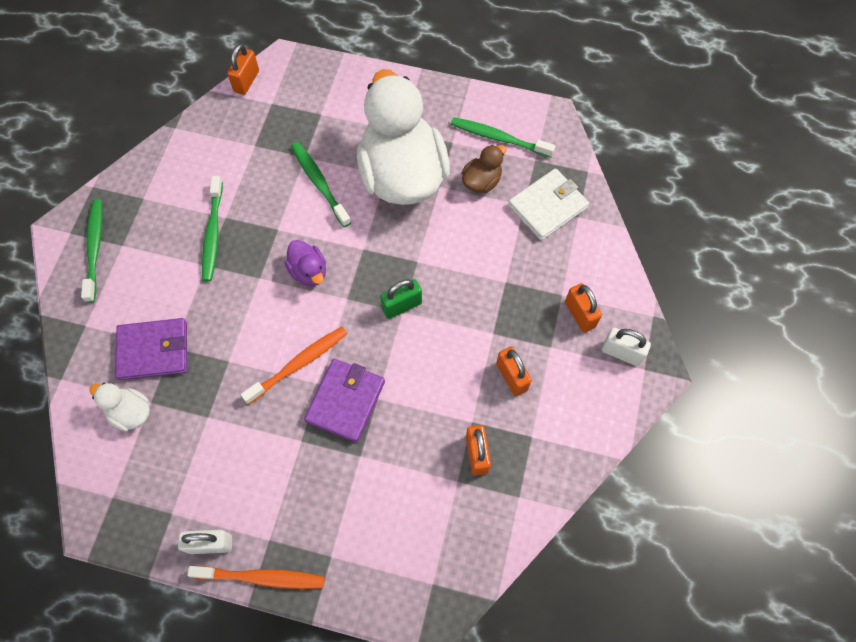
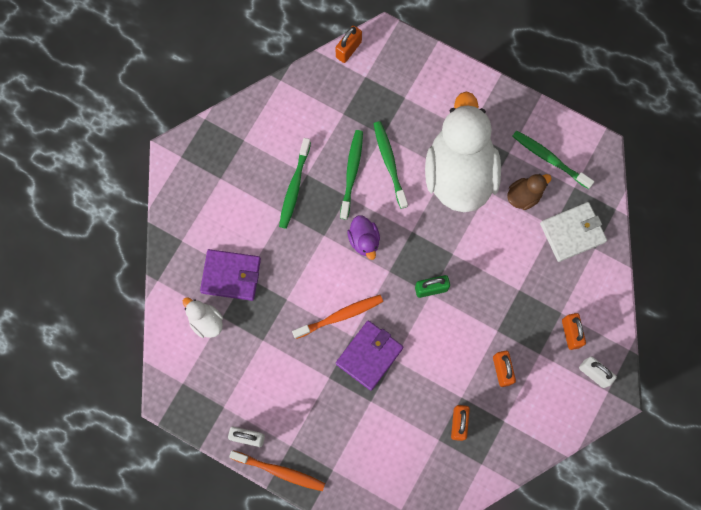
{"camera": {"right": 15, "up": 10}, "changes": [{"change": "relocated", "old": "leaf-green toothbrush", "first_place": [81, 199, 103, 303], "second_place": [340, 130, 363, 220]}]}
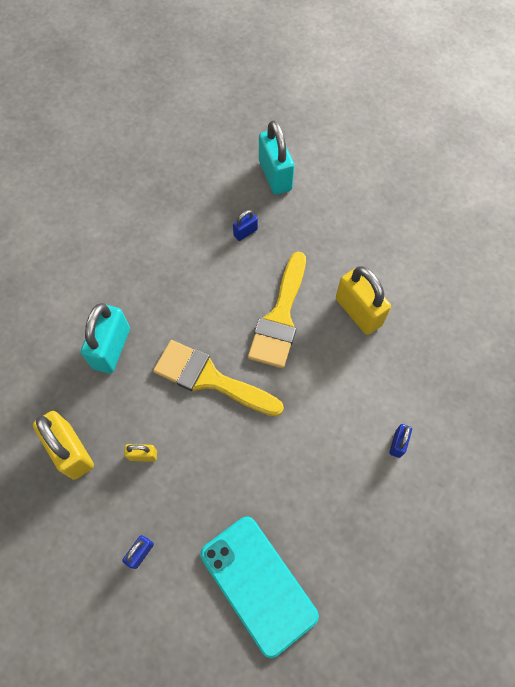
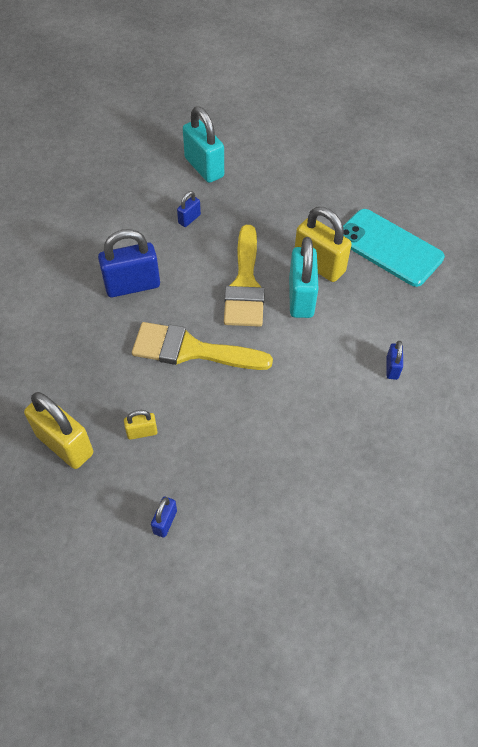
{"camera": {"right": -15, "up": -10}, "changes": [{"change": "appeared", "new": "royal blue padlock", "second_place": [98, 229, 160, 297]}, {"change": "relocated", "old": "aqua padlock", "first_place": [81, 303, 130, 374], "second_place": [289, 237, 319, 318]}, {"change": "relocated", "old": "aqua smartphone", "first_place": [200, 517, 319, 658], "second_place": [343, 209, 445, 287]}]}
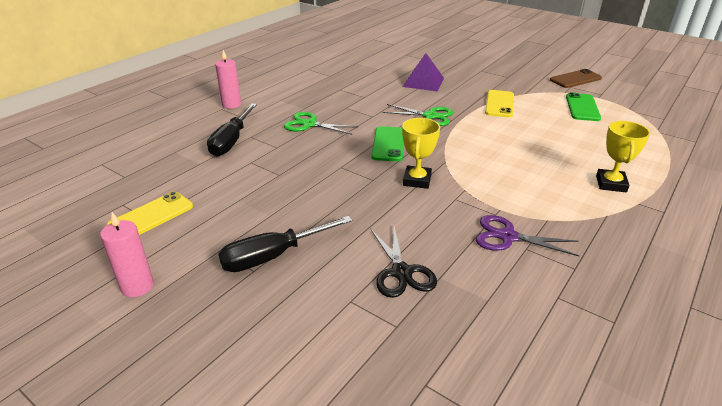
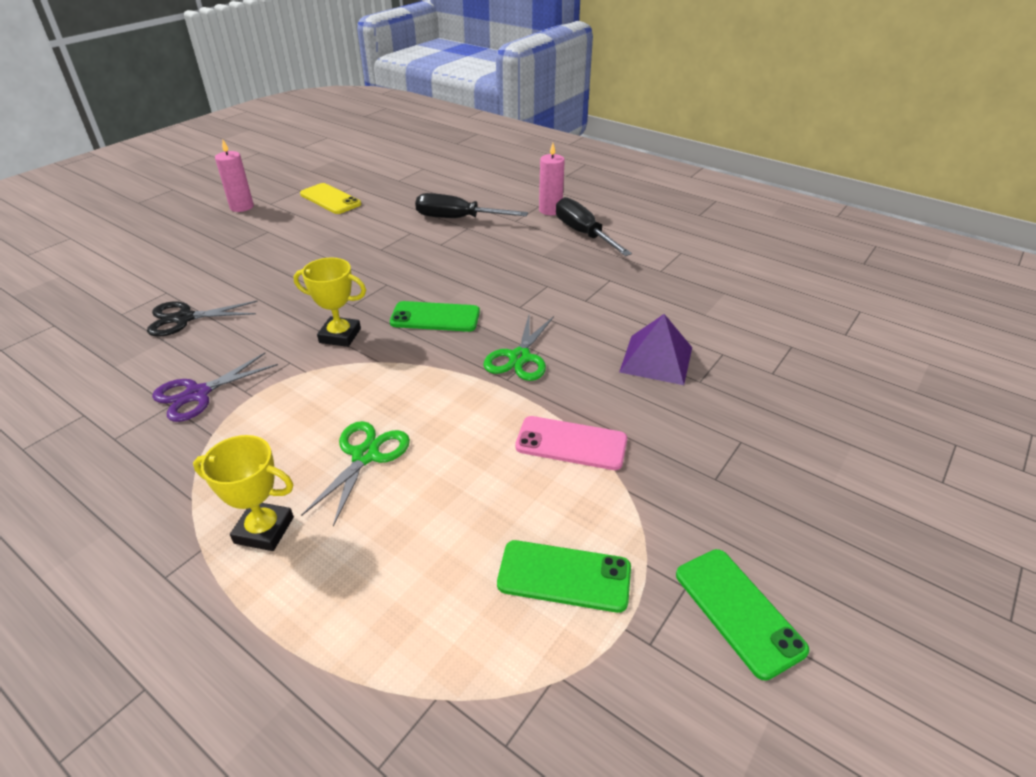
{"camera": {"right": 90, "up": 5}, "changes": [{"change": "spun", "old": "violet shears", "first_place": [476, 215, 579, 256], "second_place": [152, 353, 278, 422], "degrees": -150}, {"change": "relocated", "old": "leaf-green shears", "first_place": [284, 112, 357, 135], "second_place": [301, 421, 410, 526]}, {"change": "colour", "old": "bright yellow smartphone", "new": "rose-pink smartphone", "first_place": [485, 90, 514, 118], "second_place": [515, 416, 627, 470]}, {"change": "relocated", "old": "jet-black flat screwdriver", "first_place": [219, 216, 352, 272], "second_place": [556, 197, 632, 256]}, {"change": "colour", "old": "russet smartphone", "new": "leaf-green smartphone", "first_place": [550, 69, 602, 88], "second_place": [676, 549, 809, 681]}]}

* * *

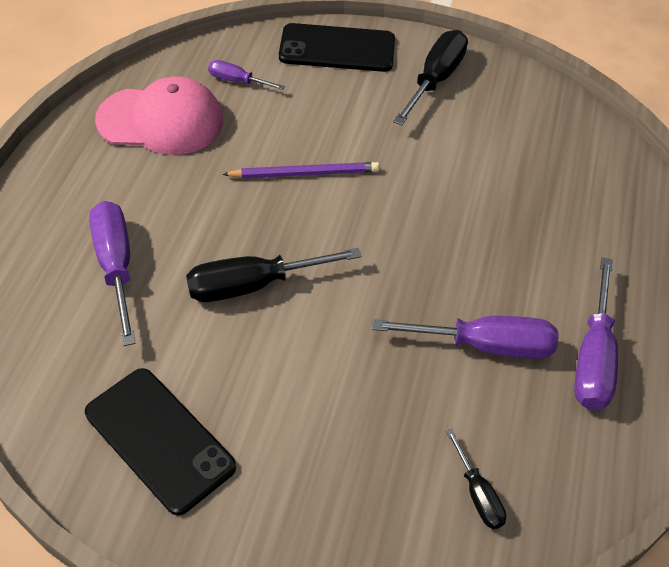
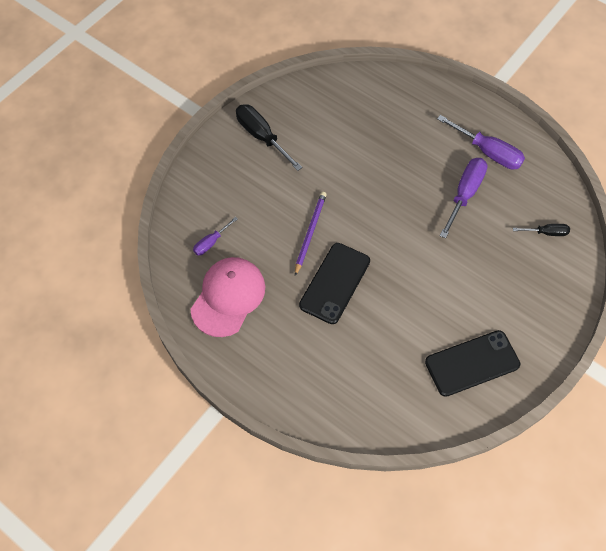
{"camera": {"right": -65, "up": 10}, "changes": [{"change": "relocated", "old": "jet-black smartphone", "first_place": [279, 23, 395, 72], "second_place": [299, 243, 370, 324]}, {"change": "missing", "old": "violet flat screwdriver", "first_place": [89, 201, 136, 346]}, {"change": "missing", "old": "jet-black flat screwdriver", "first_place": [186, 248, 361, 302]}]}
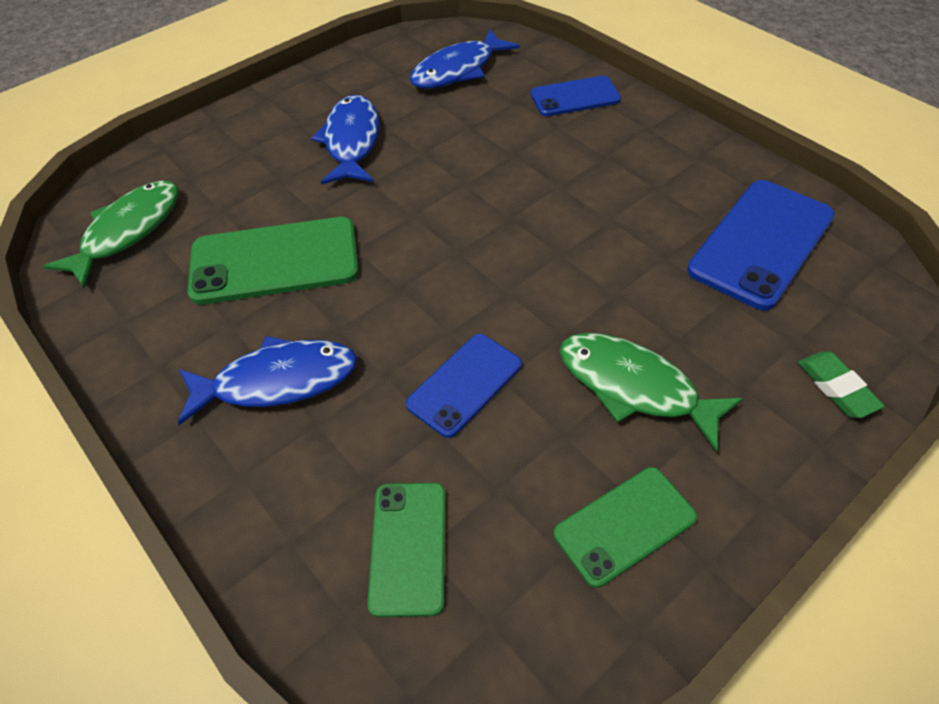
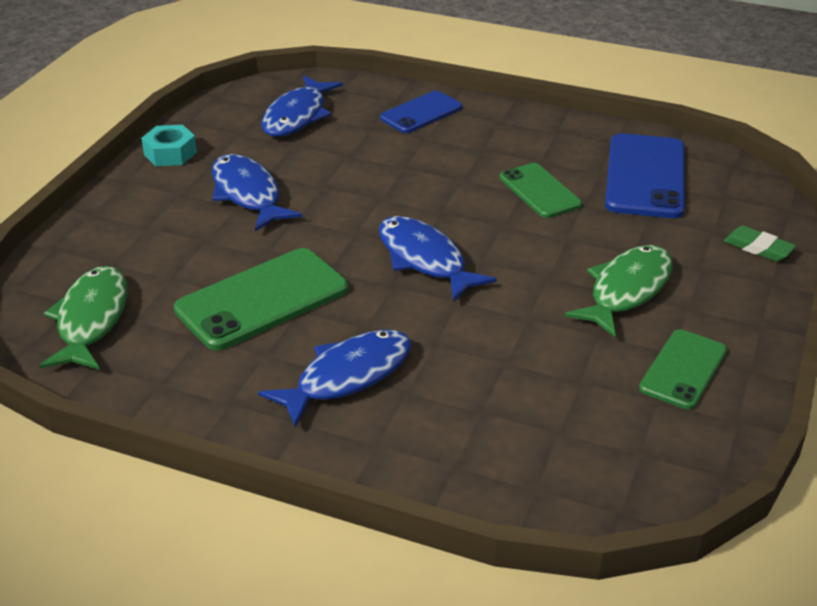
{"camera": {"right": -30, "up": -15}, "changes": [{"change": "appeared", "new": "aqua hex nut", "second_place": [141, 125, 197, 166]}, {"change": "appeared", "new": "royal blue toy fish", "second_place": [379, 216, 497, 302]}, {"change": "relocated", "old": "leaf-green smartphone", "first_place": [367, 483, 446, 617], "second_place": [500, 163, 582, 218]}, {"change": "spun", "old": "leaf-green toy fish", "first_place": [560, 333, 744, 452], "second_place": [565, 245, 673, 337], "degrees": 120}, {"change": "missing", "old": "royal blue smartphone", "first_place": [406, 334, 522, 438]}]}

...

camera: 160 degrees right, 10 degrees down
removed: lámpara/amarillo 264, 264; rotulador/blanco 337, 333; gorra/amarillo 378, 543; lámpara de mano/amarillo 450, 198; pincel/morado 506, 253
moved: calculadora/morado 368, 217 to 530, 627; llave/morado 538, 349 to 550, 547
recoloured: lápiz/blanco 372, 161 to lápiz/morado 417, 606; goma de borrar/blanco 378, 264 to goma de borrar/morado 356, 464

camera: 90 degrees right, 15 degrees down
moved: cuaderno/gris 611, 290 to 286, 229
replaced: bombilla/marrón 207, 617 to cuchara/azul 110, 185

**What is required:**
Within the material above, copy exactly the lines from the line that holds "camera: 160 degrees right, 10 degrees down" up to and including the line that holds "moved: calculadora/morado 368, 217".

**Response to the task:**
camera: 160 degrees right, 10 degrees down
removed: lámpara/amarillo 264, 264; rotulador/blanco 337, 333; gorra/amarillo 378, 543; lámpara de mano/amarillo 450, 198; pincel/morado 506, 253
moved: calculadora/morado 368, 217 to 530, 627; llave/morado 538, 349 to 550, 547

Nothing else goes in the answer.